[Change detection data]
* * * * * * *
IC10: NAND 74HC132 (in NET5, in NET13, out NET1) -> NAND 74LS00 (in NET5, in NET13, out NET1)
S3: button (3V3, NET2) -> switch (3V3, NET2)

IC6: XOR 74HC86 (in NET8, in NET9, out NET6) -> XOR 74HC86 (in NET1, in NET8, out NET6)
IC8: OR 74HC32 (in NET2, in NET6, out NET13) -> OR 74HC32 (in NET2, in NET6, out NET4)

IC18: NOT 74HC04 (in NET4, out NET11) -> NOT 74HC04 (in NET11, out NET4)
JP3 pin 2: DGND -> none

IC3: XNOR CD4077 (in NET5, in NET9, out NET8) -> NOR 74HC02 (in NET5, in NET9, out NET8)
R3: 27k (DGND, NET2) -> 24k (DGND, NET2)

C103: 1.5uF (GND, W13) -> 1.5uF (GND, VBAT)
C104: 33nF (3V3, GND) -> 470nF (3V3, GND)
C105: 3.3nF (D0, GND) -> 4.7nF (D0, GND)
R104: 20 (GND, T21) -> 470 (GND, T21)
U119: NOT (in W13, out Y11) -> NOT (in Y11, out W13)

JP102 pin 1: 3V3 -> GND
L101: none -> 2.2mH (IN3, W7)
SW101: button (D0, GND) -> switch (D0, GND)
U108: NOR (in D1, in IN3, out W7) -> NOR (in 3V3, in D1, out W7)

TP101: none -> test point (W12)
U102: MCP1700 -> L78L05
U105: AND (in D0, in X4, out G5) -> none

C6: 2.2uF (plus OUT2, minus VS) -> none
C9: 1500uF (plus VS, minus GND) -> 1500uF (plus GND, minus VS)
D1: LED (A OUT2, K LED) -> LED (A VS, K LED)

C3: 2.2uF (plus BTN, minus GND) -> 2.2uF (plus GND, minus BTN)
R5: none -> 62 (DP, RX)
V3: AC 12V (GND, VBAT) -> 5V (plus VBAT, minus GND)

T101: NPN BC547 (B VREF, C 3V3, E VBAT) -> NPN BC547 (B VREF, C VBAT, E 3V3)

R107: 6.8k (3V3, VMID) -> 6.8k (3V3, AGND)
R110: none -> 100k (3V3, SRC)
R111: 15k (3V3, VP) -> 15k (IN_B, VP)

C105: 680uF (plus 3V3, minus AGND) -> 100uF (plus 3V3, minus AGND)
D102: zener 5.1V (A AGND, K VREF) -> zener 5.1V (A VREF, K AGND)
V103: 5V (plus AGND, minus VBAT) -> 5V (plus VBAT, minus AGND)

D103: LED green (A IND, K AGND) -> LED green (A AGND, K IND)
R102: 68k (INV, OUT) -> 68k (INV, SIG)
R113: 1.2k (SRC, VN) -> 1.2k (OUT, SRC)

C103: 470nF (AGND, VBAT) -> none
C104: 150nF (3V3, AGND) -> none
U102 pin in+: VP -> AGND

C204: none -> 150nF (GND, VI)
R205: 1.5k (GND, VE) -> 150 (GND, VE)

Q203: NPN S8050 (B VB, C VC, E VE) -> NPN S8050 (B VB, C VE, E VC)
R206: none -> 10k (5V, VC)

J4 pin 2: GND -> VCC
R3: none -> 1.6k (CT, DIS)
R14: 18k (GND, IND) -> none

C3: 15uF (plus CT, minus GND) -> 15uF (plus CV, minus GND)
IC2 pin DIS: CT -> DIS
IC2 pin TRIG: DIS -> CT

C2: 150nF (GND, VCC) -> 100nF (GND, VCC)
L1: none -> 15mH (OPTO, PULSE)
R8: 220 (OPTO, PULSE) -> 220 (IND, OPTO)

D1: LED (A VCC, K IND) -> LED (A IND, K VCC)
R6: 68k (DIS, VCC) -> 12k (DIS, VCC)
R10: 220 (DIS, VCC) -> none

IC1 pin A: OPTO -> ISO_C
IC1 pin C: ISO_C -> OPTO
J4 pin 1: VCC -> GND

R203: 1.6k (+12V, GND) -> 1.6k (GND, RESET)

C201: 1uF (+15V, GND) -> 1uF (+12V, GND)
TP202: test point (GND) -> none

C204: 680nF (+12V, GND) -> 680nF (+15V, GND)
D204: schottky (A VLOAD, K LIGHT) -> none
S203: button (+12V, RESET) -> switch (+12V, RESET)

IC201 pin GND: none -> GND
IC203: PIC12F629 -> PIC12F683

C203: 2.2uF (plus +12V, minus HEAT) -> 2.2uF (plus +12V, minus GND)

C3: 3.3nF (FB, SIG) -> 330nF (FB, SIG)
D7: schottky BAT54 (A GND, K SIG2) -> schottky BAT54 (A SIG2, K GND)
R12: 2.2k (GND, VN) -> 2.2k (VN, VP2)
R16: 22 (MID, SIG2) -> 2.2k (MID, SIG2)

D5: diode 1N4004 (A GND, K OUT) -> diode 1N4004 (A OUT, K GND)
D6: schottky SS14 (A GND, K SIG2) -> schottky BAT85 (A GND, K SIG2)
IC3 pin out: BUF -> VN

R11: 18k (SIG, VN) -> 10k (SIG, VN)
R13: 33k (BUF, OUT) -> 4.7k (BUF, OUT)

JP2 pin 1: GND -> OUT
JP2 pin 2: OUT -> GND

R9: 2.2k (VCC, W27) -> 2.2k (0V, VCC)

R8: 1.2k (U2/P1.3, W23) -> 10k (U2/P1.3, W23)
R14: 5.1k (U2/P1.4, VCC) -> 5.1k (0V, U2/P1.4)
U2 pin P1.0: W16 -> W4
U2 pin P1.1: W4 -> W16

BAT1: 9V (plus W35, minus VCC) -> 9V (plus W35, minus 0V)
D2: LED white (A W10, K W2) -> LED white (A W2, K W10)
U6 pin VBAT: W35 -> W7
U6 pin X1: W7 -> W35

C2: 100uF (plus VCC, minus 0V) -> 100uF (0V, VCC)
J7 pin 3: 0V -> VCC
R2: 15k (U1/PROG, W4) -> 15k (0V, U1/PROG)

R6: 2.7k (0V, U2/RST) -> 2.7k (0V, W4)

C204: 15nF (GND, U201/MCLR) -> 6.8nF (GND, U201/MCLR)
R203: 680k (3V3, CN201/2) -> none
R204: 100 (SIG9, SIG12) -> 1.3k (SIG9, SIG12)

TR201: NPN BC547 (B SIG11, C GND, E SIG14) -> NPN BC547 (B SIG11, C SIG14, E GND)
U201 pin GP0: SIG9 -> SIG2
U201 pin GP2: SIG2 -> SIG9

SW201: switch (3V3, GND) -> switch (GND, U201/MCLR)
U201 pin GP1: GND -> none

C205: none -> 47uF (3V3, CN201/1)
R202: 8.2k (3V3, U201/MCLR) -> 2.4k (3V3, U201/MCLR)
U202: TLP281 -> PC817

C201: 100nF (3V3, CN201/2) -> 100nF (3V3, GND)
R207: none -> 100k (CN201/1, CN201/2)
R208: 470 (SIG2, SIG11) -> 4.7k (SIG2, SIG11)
* * * * * * *
● **Requirement**
Transcribe, exactly and without additions, the lines of the records above, beginning with the line that contains "IC8: OR 74HC32" and ending with the line that contains "C6: 2.2uF (plus OUT2, minus VS) -> none", both included.

● **Your solution**
IC8: OR 74HC32 (in NET2, in NET6, out NET13) -> OR 74HC32 (in NET2, in NET6, out NET4)

IC18: NOT 74HC04 (in NET4, out NET11) -> NOT 74HC04 (in NET11, out NET4)
JP3 pin 2: DGND -> none

IC3: XNOR CD4077 (in NET5, in NET9, out NET8) -> NOR 74HC02 (in NET5, in NET9, out NET8)
R3: 27k (DGND, NET2) -> 24k (DGND, NET2)

C103: 1.5uF (GND, W13) -> 1.5uF (GND, VBAT)
C104: 33nF (3V3, GND) -> 470nF (3V3, GND)
C105: 3.3nF (D0, GND) -> 4.7nF (D0, GND)
R104: 20 (GND, T21) -> 470 (GND, T21)
U119: NOT (in W13, out Y11) -> NOT (in Y11, out W13)

JP102 pin 1: 3V3 -> GND
L101: none -> 2.2mH (IN3, W7)
SW101: button (D0, GND) -> switch (D0, GND)
U108: NOR (in D1, in IN3, out W7) -> NOR (in 3V3, in D1, out W7)

TP101: none -> test point (W12)
U102: MCP1700 -> L78L05
U105: AND (in D0, in X4, out G5) -> none

C6: 2.2uF (plus OUT2, minus VS) -> none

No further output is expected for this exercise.